■ Assigned task: What lines in the records below hold the string "moved"? Please show them.

■ Extracted entries:
* * * * *

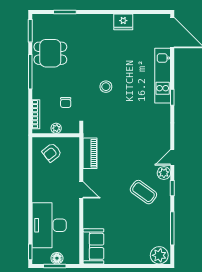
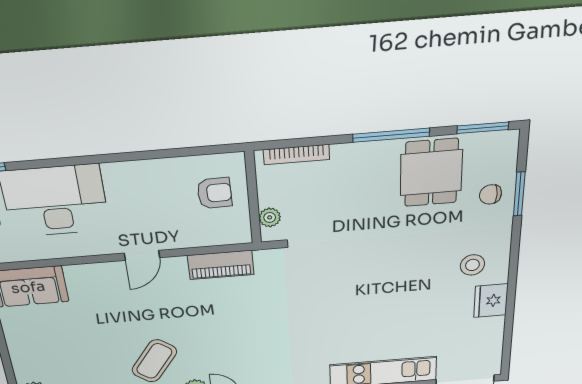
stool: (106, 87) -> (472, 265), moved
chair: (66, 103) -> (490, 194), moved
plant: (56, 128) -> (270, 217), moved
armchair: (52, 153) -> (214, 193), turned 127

* * * * *

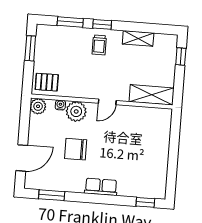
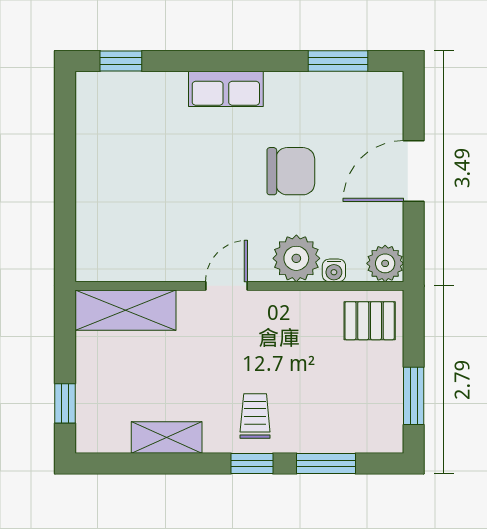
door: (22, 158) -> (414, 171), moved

* * * * *

■ Completed exercise:
stool: (106, 87) -> (472, 265), moved
chair: (66, 103) -> (490, 194), moved
plant: (56, 128) -> (270, 217), moved
door: (22, 158) -> (414, 171), moved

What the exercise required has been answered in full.